(Records from a data collection)
★ ★ ★ ★ ★

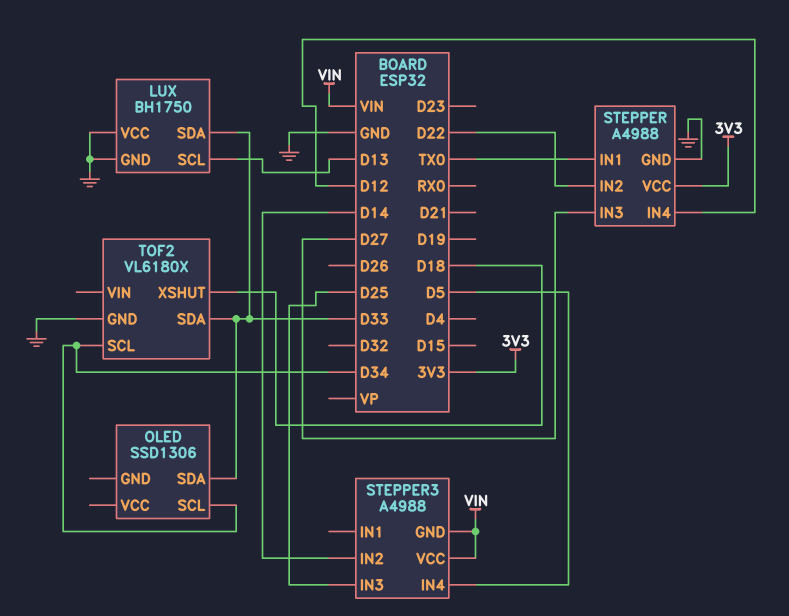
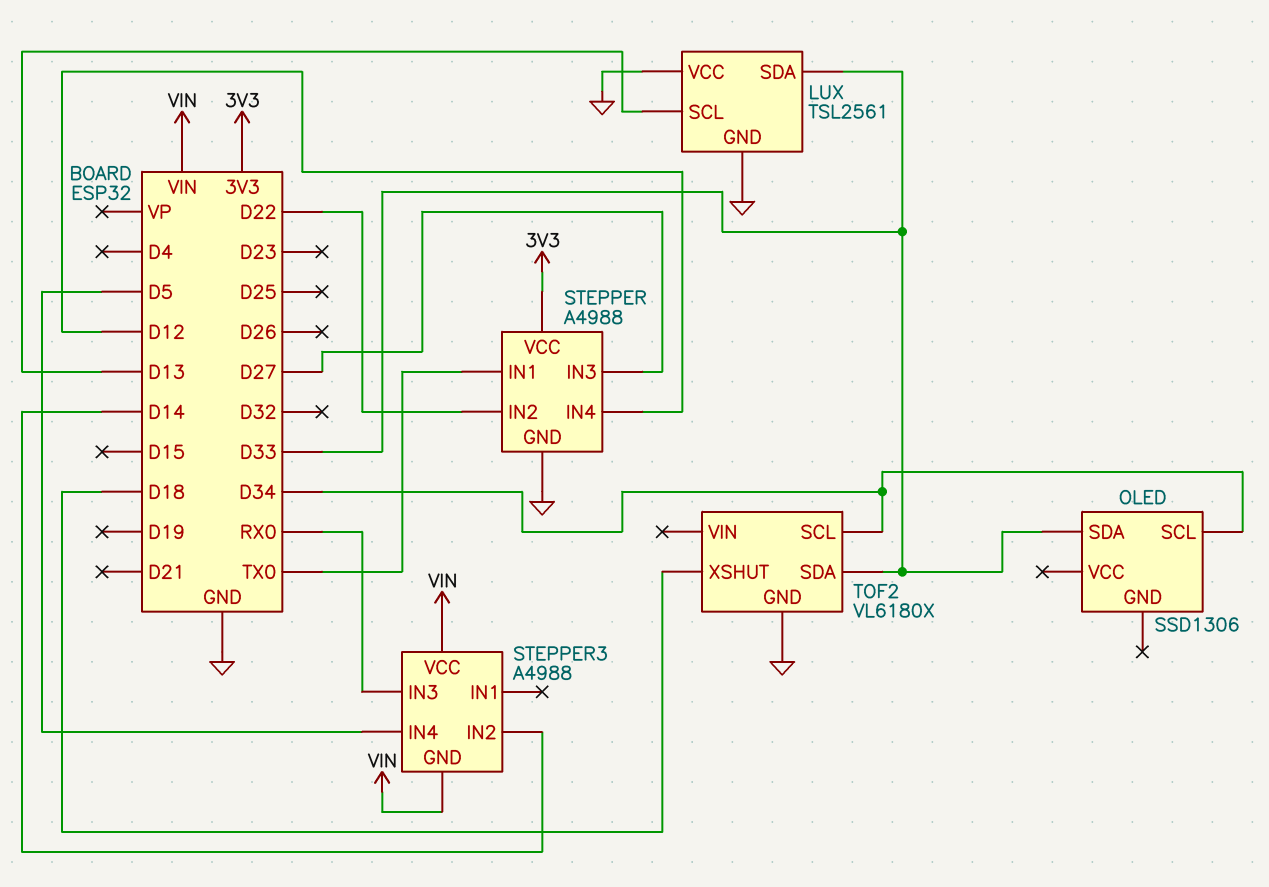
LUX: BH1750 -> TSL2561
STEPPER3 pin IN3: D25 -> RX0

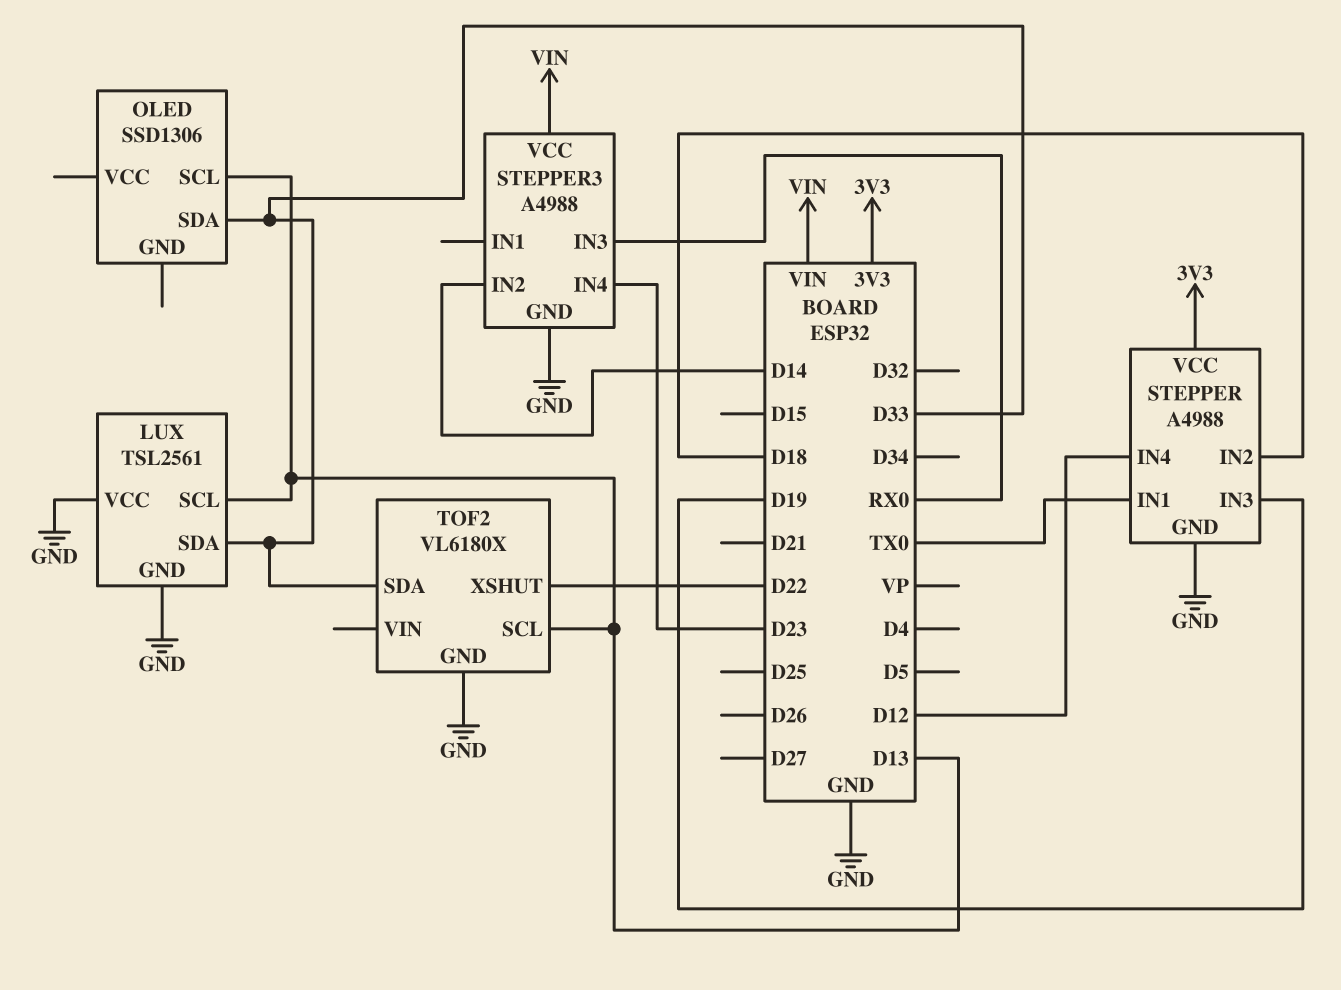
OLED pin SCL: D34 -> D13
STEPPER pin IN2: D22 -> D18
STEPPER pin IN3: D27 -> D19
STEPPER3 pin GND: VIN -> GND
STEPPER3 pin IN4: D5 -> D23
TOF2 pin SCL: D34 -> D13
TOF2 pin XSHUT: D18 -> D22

★ ★ ★ ★ ★

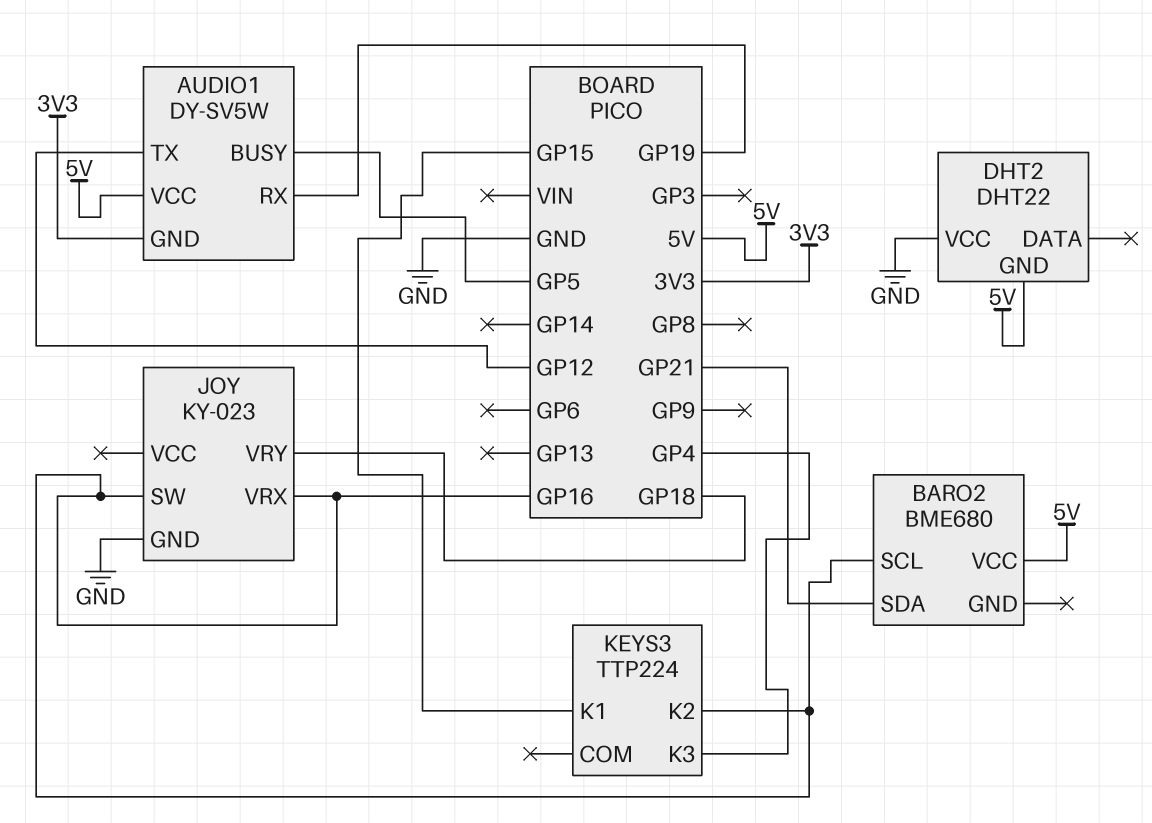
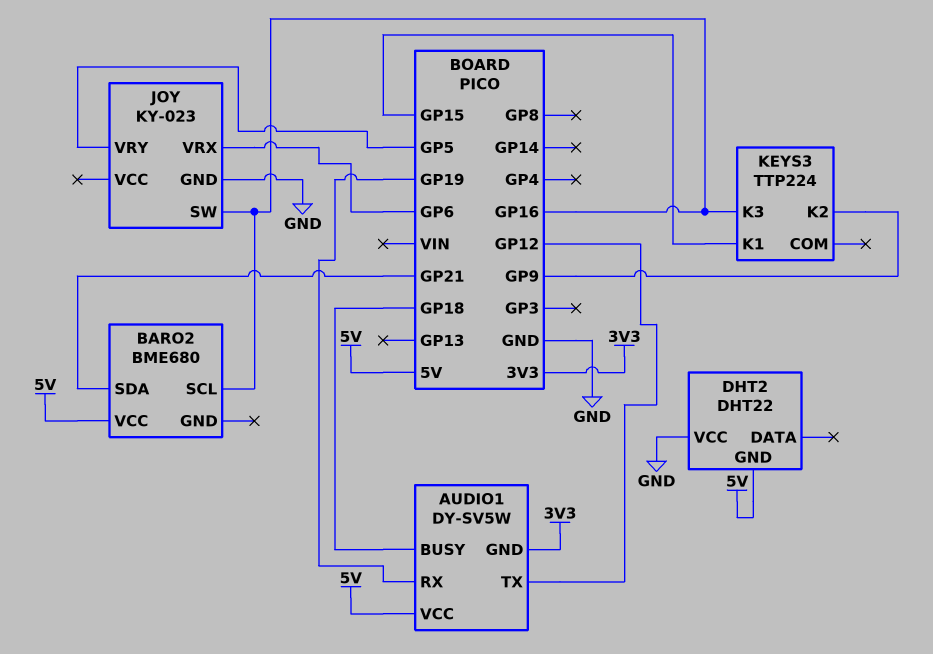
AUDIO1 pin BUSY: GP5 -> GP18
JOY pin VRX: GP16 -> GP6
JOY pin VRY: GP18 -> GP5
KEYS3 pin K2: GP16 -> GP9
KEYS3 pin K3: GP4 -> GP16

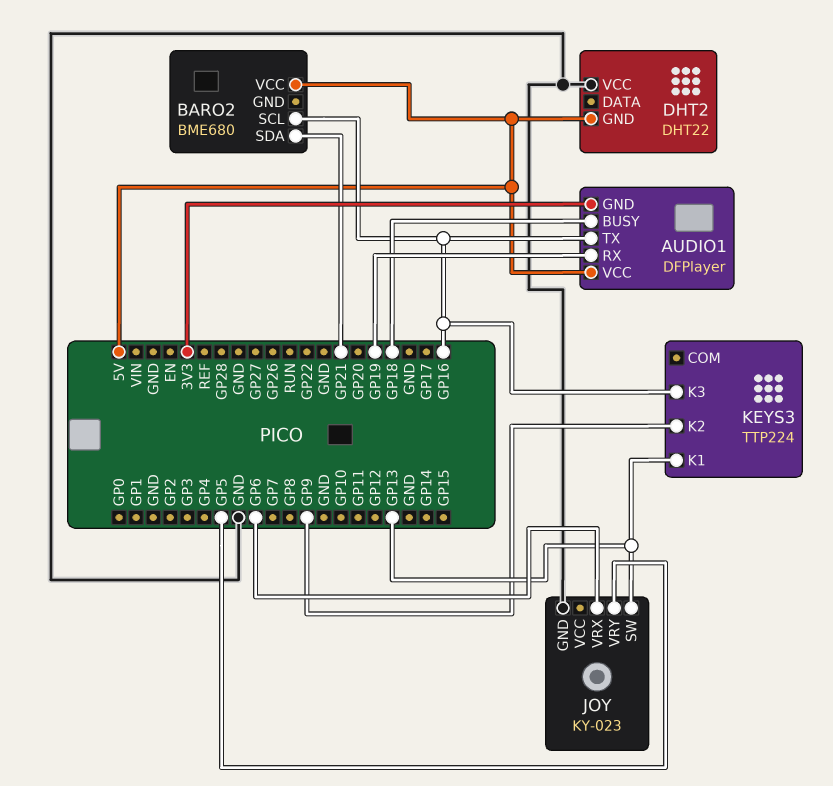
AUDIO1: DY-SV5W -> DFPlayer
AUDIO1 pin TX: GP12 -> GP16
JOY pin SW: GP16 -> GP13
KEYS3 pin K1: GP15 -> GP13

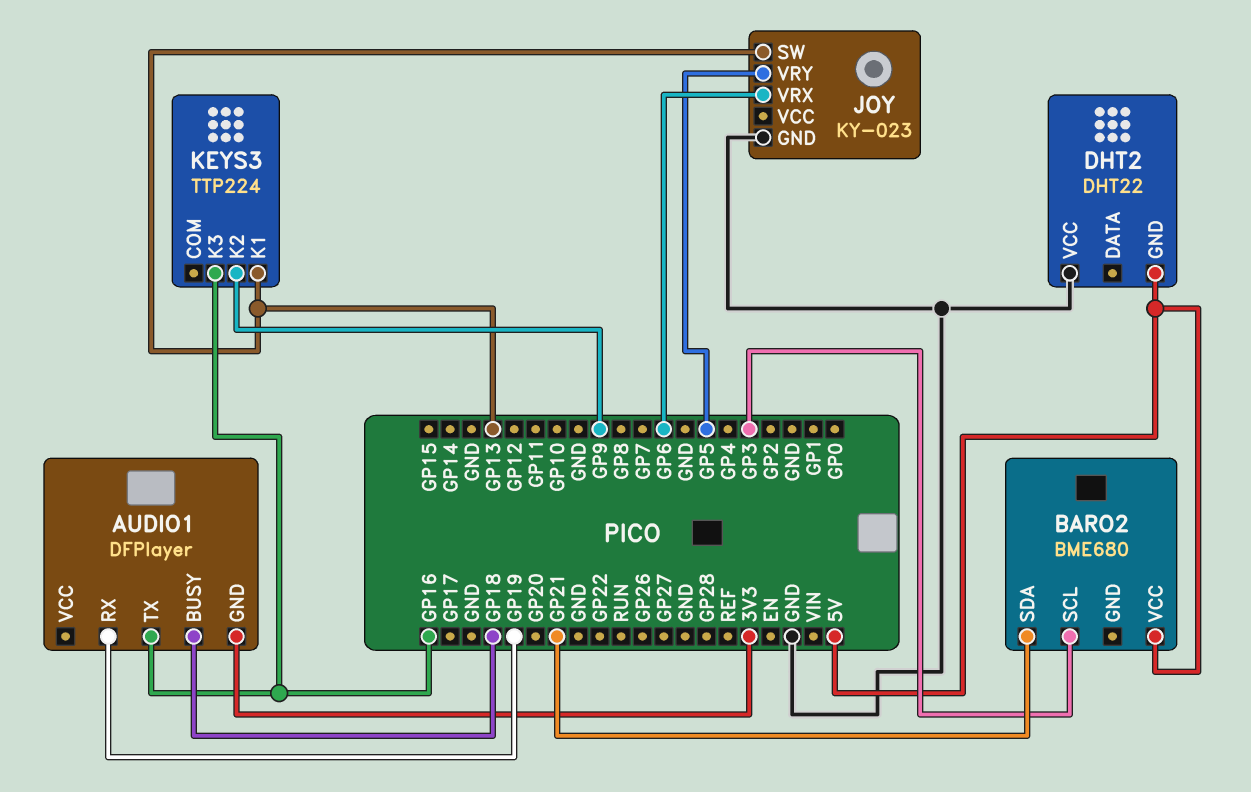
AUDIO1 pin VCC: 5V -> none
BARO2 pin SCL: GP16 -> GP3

★ ★ ★ ★ ★

◆ EXERCISE
Pictures aside, return exactly the lines from the data above, starting at the line that has "LUX: BH1750 -> TSL2561" and ending at the line that has "TOF2 pin XSHUT: D18 -> D22", both included.

◆ ANSWER
LUX: BH1750 -> TSL2561
STEPPER3 pin IN3: D25 -> RX0

OLED pin SCL: D34 -> D13
STEPPER pin IN2: D22 -> D18
STEPPER pin IN3: D27 -> D19
STEPPER3 pin GND: VIN -> GND
STEPPER3 pin IN4: D5 -> D23
TOF2 pin SCL: D34 -> D13
TOF2 pin XSHUT: D18 -> D22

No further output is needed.